## SOURCE MATERIAL
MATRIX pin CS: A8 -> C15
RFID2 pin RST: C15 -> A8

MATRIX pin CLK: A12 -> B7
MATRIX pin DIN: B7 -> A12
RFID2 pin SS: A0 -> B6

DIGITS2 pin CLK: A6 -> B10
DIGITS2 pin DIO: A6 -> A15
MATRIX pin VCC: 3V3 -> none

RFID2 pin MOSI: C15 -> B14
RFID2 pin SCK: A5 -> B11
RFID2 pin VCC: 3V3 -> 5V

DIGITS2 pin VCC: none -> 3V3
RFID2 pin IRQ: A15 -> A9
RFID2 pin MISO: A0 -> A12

## ACTIVITY
Output every line of the listing exactly as written.

## OUTPUT BELOW
MATRIX pin CS: A8 -> C15
RFID2 pin RST: C15 -> A8

MATRIX pin CLK: A12 -> B7
MATRIX pin DIN: B7 -> A12
RFID2 pin SS: A0 -> B6

DIGITS2 pin CLK: A6 -> B10
DIGITS2 pin DIO: A6 -> A15
MATRIX pin VCC: 3V3 -> none

RFID2 pin MOSI: C15 -> B14
RFID2 pin SCK: A5 -> B11
RFID2 pin VCC: 3V3 -> 5V

DIGITS2 pin VCC: none -> 3V3
RFID2 pin IRQ: A15 -> A9
RFID2 pin MISO: A0 -> A12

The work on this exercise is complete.